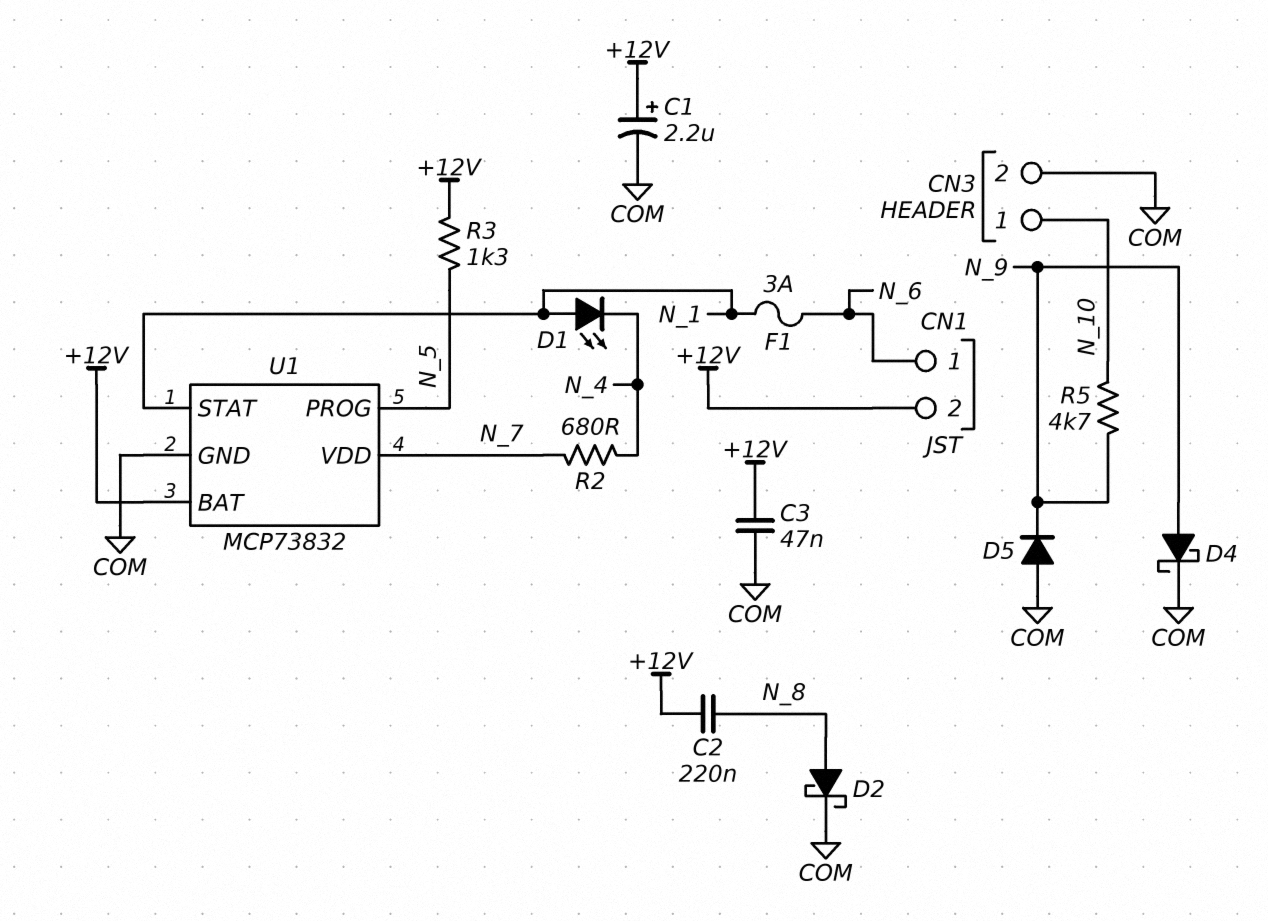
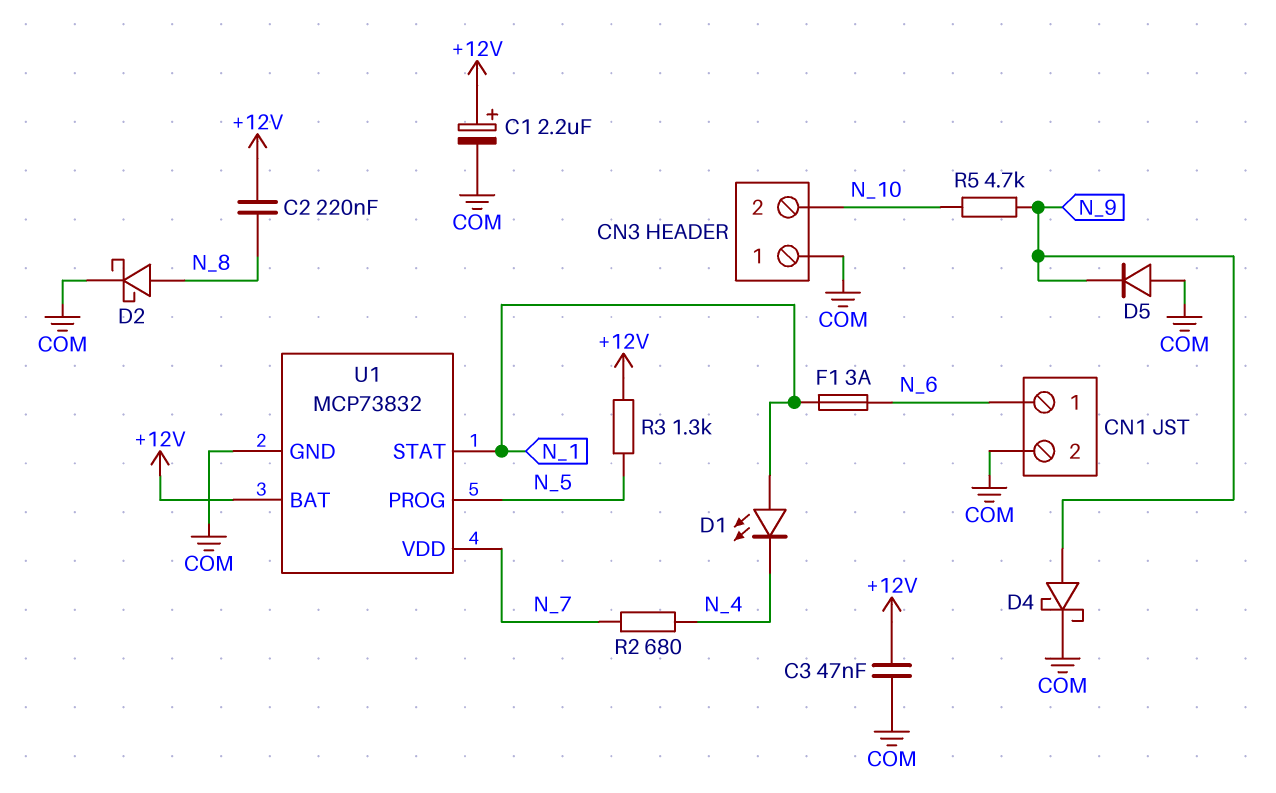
CN1 pin 2: +12V -> COM
CN3 pin 1: N_10 -> COM
CN3 pin 2: COM -> N_10

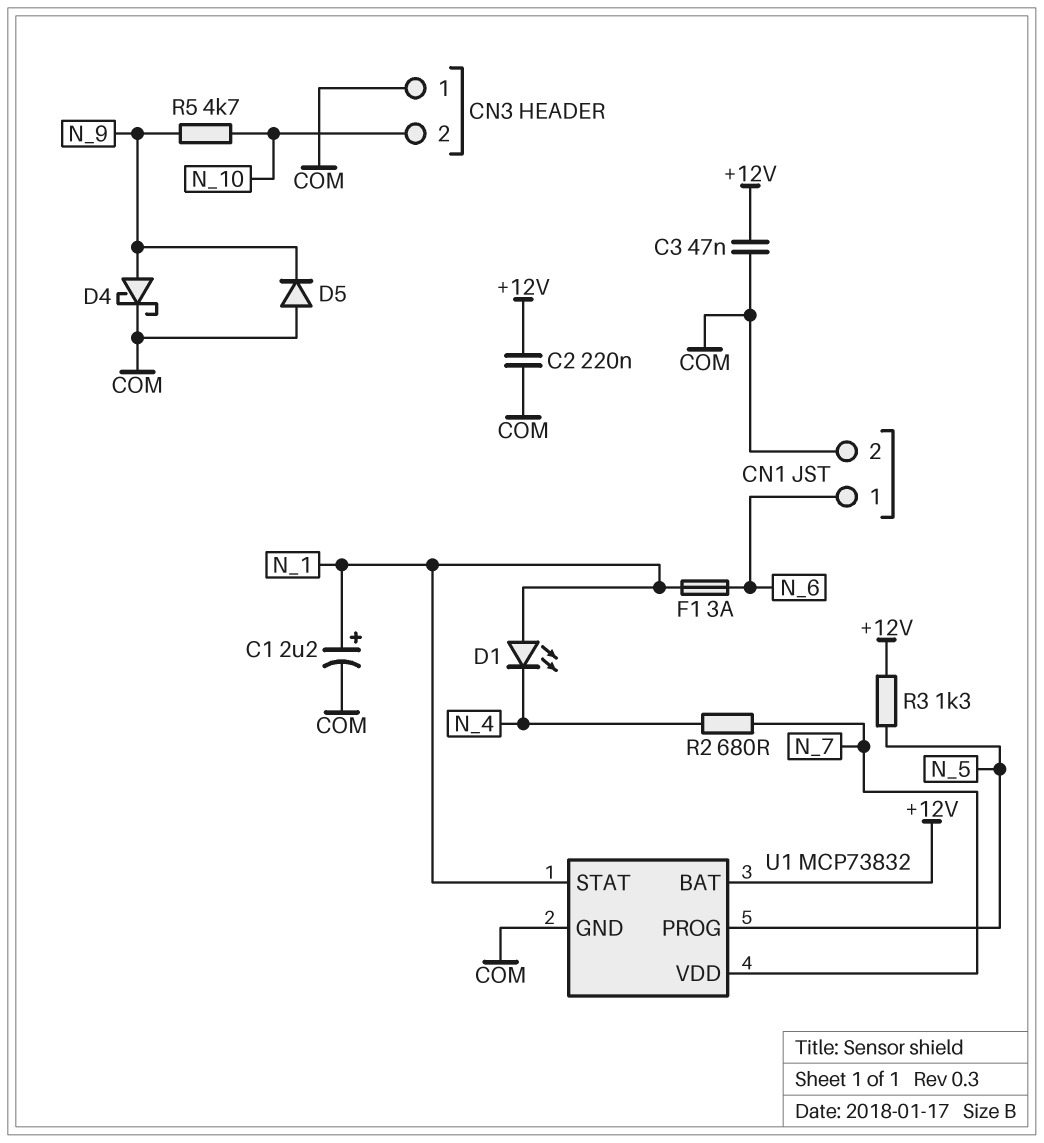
C1: 2.2uF (plus +12V, minus COM) -> 2.2uF (plus N_1, minus COM)
C2: 220nF (+12V, N_8) -> 220nF (+12V, COM)
D2: schottky (A N_8, K COM) -> none

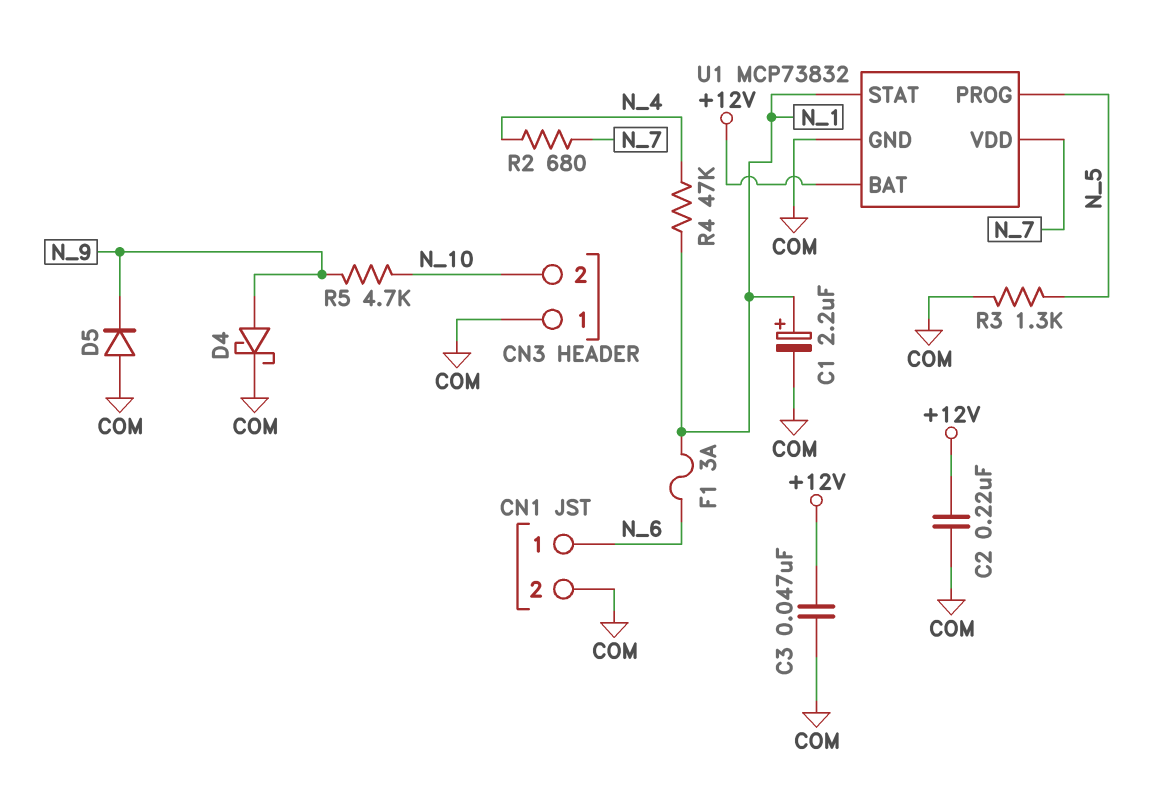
D1: LED (A N_1, K N_4) -> none
R3: 1.3k (+12V, N_5) -> 1.3k (COM, N_5)
R4: none -> 47k (N_1, N_4)

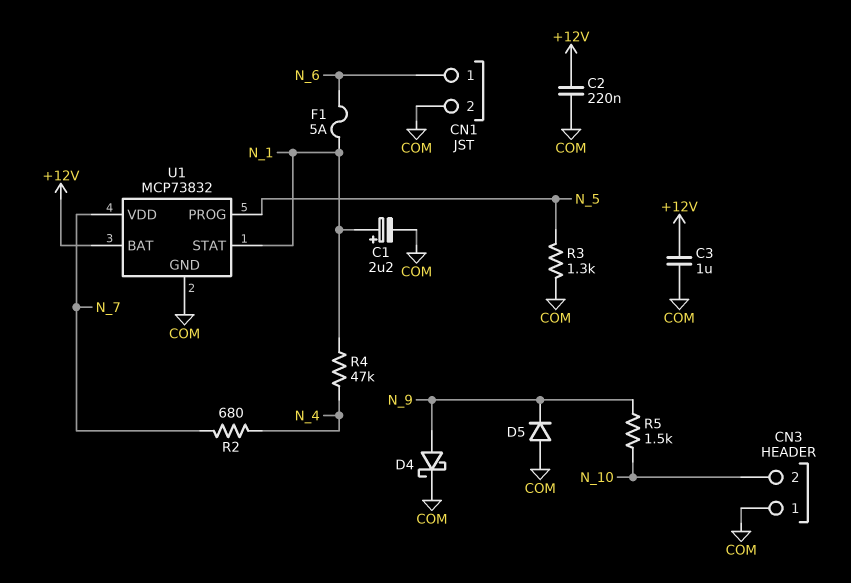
C3: 47nF (+12V, COM) -> 1uF (+12V, COM)
F1: 3A (N_1, N_6) -> 5A (N_1, N_6)
R5: 4.7k (N_9, N_10) -> 1.5k (N_9, N_10)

-- EXERCISE DESCRIPTION --
Return exactly the lines from the one containing "D2: schottky (A N_8, K COM) -> none" through the end of the records, leaving out every picture.

-- ANSWER TO THIS TASK --
D2: schottky (A N_8, K COM) -> none

D1: LED (A N_1, K N_4) -> none
R3: 1.3k (+12V, N_5) -> 1.3k (COM, N_5)
R4: none -> 47k (N_1, N_4)

C3: 47nF (+12V, COM) -> 1uF (+12V, COM)
F1: 3A (N_1, N_6) -> 5A (N_1, N_6)
R5: 4.7k (N_9, N_10) -> 1.5k (N_9, N_10)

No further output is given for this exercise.